PROVIDED ENTRIES section start

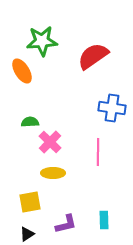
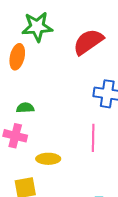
orange ellipse: (22, 71) -> (17, 57), turned 45
pink cross: (50, 142) -> (15, 136), moved, turned -30

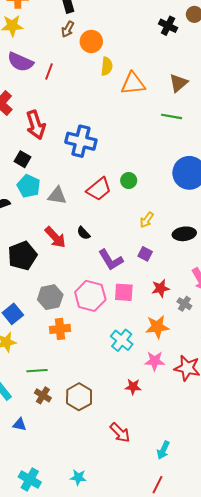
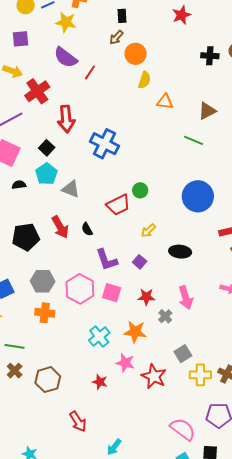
black cross: (168, 26) -> (210, 56), turned -36
orange triangle: (133, 84) -> (165, 102), size x0.7
red trapezoid: (99, 189) -> (118, 205), moved

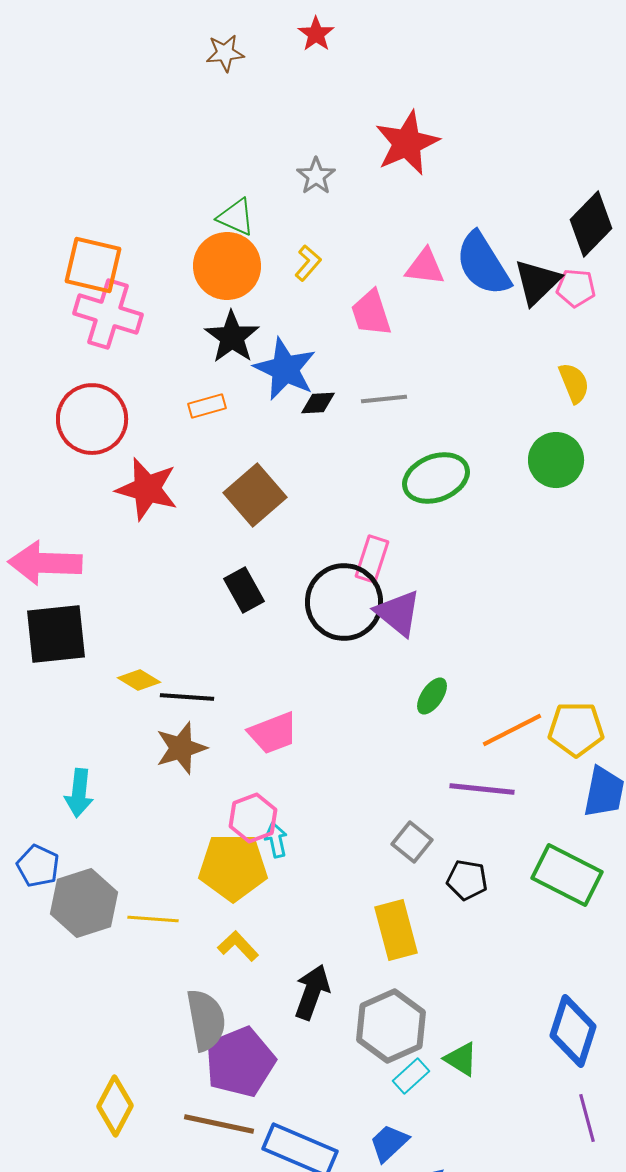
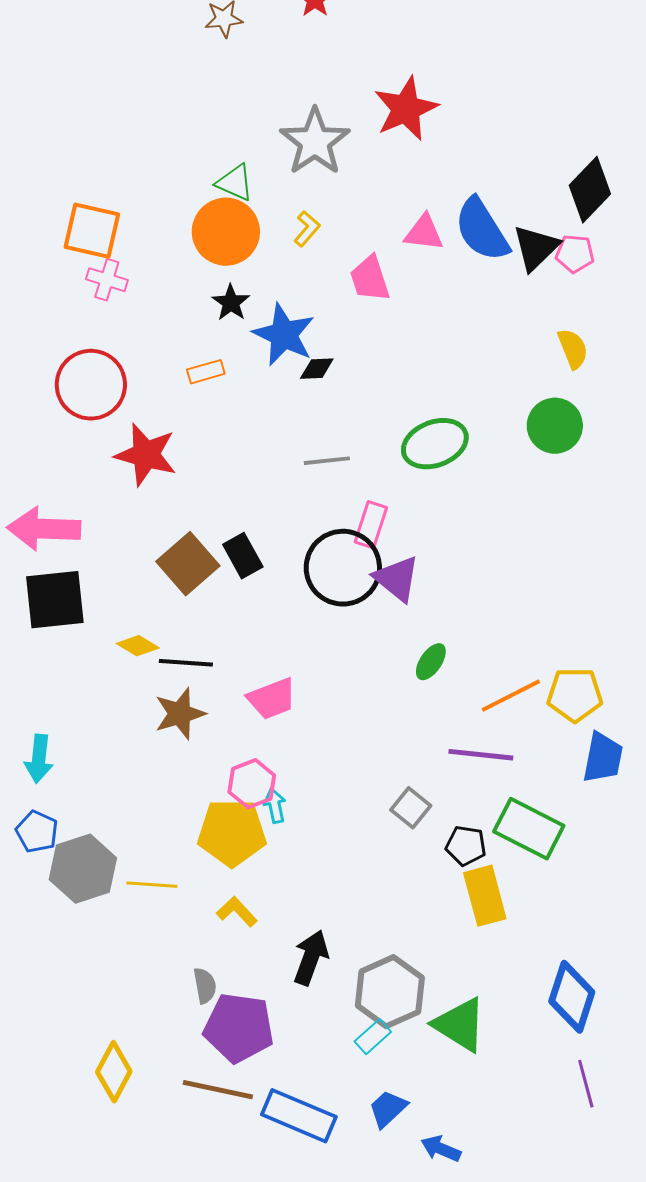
gray star: (316, 176) -> (315, 142), size x1.8
pink cross: (108, 314) -> (107, 280), size x0.6
black star: (232, 337) -> (231, 303), size x0.7
gray line: (384, 399) -> (327, 461), moved
brown square: (255, 495) -> (188, 564), moved
cyan arrow: (79, 793) -> (39, 759), moved
green rectangle: (567, 875) -> (529, 829), moved
yellow rectangle: (396, 930) -> (485, 896), moved
gray semicircle: (206, 1020) -> (205, 986), size x0.6
green triangle: (461, 1059) -> (460, 1025), size x1.6
purple pentagon: (240, 1062) -> (239, 1028), turned 30
cyan rectangle: (411, 1076) -> (373, 1037), moved

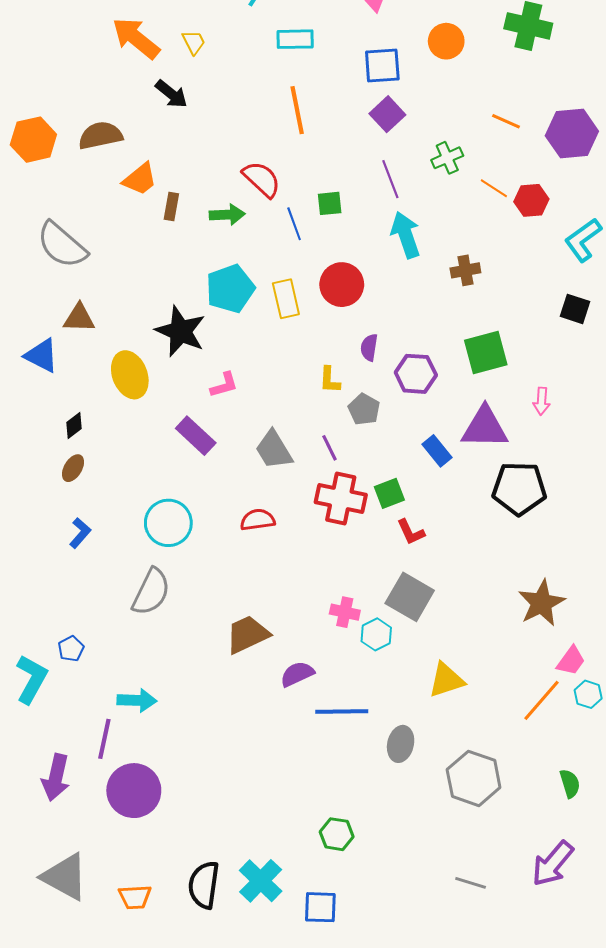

PROVIDED ENTRIES section end

EXERCISE DESCRIPTION => The records above are to be repeated exactly, with the pictures left out.

THE ANSWER =>
orange ellipse: (22, 71) -> (17, 57), turned 45
pink cross: (50, 142) -> (15, 136), moved, turned -30

black cross: (168, 26) -> (210, 56), turned -36
orange triangle: (133, 84) -> (165, 102), size x0.7
red trapezoid: (99, 189) -> (118, 205), moved

gray star: (316, 176) -> (315, 142), size x1.8
pink cross: (108, 314) -> (107, 280), size x0.6
black star: (232, 337) -> (231, 303), size x0.7
gray line: (384, 399) -> (327, 461), moved
brown square: (255, 495) -> (188, 564), moved
cyan arrow: (79, 793) -> (39, 759), moved
green rectangle: (567, 875) -> (529, 829), moved
yellow rectangle: (396, 930) -> (485, 896), moved
gray semicircle: (206, 1020) -> (205, 986), size x0.6
green triangle: (461, 1059) -> (460, 1025), size x1.6
purple pentagon: (240, 1062) -> (239, 1028), turned 30
cyan rectangle: (411, 1076) -> (373, 1037), moved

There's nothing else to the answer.